- **What you are asked to do**
Transcribe the listing exactly, leaving out every picture.

- **Provided data**
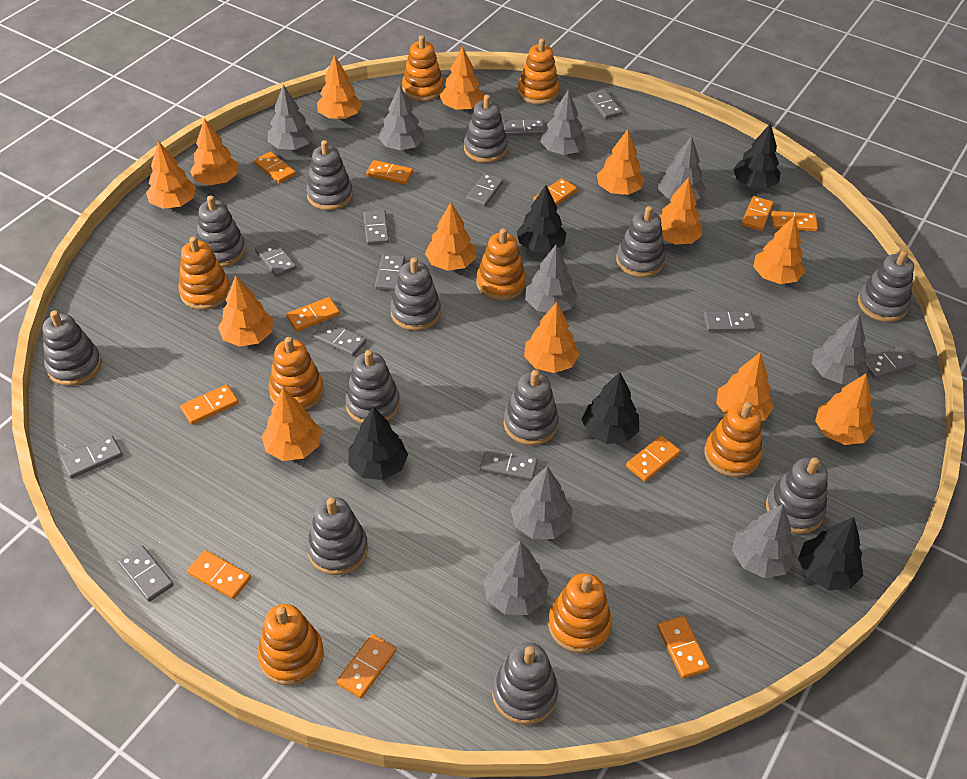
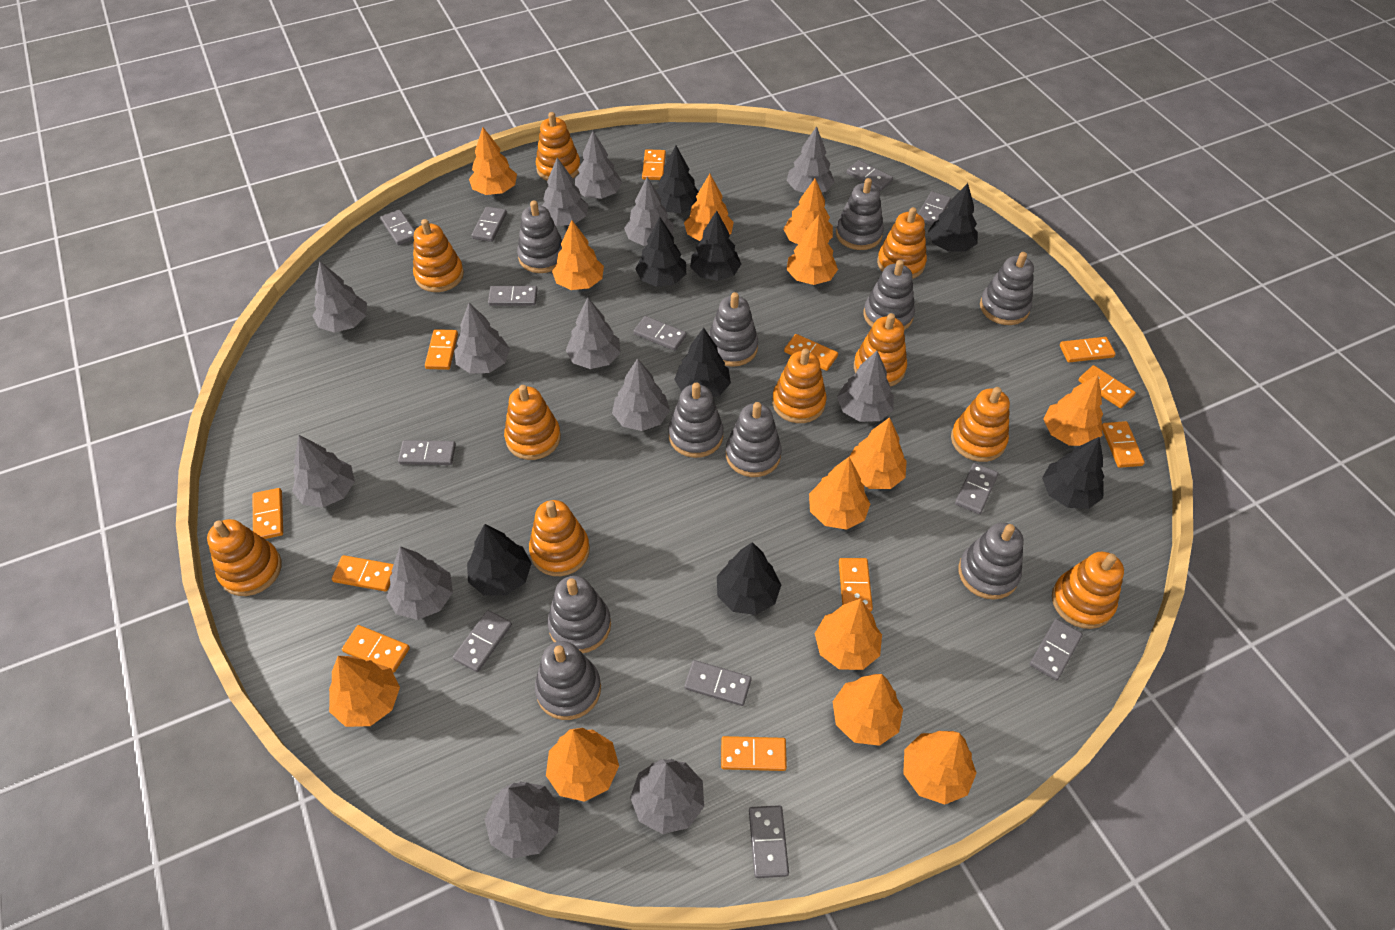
black tree: 5 -> 8
grey stacking toy: 12 -> 10
grey tree: 9 -> 13
orange stacking toy: 8 -> 10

- **Your solution**
black tree: 5 -> 8
grey stacking toy: 12 -> 10
grey tree: 9 -> 13
orange stacking toy: 8 -> 10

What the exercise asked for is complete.